**MATERIAL SUPPLIED**:
○ ○ ○
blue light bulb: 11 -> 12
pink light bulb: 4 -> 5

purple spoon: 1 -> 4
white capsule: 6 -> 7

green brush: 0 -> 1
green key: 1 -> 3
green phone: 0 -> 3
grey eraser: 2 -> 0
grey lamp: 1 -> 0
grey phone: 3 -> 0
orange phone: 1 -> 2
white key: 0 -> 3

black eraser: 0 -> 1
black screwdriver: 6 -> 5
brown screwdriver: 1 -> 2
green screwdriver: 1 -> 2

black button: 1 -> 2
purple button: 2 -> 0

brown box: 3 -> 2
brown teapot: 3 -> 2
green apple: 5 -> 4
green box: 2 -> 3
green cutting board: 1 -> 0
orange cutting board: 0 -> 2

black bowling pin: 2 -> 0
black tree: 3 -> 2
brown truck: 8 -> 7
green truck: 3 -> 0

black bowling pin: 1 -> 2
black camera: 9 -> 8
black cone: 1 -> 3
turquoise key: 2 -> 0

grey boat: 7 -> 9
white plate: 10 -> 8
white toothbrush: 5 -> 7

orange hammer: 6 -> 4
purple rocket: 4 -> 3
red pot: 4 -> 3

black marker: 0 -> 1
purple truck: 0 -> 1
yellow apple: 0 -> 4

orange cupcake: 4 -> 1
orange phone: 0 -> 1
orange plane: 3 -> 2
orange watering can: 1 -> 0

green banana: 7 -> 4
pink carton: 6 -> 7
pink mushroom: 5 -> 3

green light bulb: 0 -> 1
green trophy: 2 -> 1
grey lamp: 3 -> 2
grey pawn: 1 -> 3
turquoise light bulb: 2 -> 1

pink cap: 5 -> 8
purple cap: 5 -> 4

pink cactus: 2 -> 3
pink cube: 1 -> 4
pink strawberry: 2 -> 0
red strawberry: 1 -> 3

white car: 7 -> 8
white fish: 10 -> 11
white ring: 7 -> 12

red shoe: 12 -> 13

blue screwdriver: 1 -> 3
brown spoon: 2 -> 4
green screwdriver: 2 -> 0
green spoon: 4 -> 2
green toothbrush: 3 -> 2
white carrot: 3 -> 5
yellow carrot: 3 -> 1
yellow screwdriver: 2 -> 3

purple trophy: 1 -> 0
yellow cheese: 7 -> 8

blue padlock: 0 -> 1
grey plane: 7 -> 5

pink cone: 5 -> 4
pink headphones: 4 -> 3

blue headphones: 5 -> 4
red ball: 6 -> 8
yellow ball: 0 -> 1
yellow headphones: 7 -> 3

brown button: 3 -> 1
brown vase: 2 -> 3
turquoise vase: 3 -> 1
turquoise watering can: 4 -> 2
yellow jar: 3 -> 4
○ ○ ○
**EXERCISE DETAILS**: Repeat all of the listing above exactly, leaving nothing out.

**FINISHED TASK**:
blue light bulb: 11 -> 12
pink light bulb: 4 -> 5

purple spoon: 1 -> 4
white capsule: 6 -> 7

green brush: 0 -> 1
green key: 1 -> 3
green phone: 0 -> 3
grey eraser: 2 -> 0
grey lamp: 1 -> 0
grey phone: 3 -> 0
orange phone: 1 -> 2
white key: 0 -> 3

black eraser: 0 -> 1
black screwdriver: 6 -> 5
brown screwdriver: 1 -> 2
green screwdriver: 1 -> 2

black button: 1 -> 2
purple button: 2 -> 0

brown box: 3 -> 2
brown teapot: 3 -> 2
green apple: 5 -> 4
green box: 2 -> 3
green cutting board: 1 -> 0
orange cutting board: 0 -> 2

black bowling pin: 2 -> 0
black tree: 3 -> 2
brown truck: 8 -> 7
green truck: 3 -> 0

black bowling pin: 1 -> 2
black camera: 9 -> 8
black cone: 1 -> 3
turquoise key: 2 -> 0

grey boat: 7 -> 9
white plate: 10 -> 8
white toothbrush: 5 -> 7

orange hammer: 6 -> 4
purple rocket: 4 -> 3
red pot: 4 -> 3

black marker: 0 -> 1
purple truck: 0 -> 1
yellow apple: 0 -> 4

orange cupcake: 4 -> 1
orange phone: 0 -> 1
orange plane: 3 -> 2
orange watering can: 1 -> 0

green banana: 7 -> 4
pink carton: 6 -> 7
pink mushroom: 5 -> 3

green light bulb: 0 -> 1
green trophy: 2 -> 1
grey lamp: 3 -> 2
grey pawn: 1 -> 3
turquoise light bulb: 2 -> 1

pink cap: 5 -> 8
purple cap: 5 -> 4

pink cactus: 2 -> 3
pink cube: 1 -> 4
pink strawberry: 2 -> 0
red strawberry: 1 -> 3

white car: 7 -> 8
white fish: 10 -> 11
white ring: 7 -> 12

red shoe: 12 -> 13

blue screwdriver: 1 -> 3
brown spoon: 2 -> 4
green screwdriver: 2 -> 0
green spoon: 4 -> 2
green toothbrush: 3 -> 2
white carrot: 3 -> 5
yellow carrot: 3 -> 1
yellow screwdriver: 2 -> 3

purple trophy: 1 -> 0
yellow cheese: 7 -> 8

blue padlock: 0 -> 1
grey plane: 7 -> 5

pink cone: 5 -> 4
pink headphones: 4 -> 3

blue headphones: 5 -> 4
red ball: 6 -> 8
yellow ball: 0 -> 1
yellow headphones: 7 -> 3

brown button: 3 -> 1
brown vase: 2 -> 3
turquoise vase: 3 -> 1
turquoise watering can: 4 -> 2
yellow jar: 3 -> 4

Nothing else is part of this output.